* _WHAT IS EXPECTED_: In the records below, locate the line containing "yellow semicircle: (218, 120)", then output that line and all later lines exactly, through the last one.

* _THE DATA_:
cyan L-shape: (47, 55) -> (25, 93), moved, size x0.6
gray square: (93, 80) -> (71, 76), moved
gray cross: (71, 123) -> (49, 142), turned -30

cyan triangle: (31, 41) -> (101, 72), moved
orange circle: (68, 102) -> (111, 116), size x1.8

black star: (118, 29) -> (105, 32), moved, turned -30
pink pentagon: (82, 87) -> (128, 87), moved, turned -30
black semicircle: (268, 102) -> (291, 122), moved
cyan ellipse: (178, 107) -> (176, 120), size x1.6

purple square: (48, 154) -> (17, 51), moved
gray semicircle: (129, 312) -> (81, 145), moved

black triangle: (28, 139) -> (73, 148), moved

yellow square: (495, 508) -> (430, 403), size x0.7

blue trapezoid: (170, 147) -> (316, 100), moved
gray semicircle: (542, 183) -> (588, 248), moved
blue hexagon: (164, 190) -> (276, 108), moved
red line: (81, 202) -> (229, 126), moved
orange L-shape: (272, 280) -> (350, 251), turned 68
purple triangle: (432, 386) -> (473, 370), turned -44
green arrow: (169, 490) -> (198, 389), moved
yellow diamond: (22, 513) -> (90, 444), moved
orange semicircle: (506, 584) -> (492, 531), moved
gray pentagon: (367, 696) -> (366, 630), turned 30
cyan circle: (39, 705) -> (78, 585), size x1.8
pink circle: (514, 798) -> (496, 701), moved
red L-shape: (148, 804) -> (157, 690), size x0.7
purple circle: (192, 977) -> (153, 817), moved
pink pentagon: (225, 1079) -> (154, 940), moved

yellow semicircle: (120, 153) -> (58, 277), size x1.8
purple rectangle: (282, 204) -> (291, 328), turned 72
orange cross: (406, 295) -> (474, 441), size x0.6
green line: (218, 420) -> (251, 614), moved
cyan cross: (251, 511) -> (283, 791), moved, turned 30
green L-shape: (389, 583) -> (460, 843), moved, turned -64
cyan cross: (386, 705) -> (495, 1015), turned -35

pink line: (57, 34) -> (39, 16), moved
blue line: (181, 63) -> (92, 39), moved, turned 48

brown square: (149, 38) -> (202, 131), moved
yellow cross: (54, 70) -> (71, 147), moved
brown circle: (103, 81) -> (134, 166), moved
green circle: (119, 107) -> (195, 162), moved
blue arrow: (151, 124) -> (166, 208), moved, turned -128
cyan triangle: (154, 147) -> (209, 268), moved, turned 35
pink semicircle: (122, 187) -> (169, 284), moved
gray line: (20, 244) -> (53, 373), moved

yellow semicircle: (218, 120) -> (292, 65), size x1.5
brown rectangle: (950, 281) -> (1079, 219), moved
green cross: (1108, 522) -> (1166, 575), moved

* _EXERCISE RESPONSE_:
yellow semicircle: (218, 120) -> (292, 65), size x1.5
brown rectangle: (950, 281) -> (1079, 219), moved
green cross: (1108, 522) -> (1166, 575), moved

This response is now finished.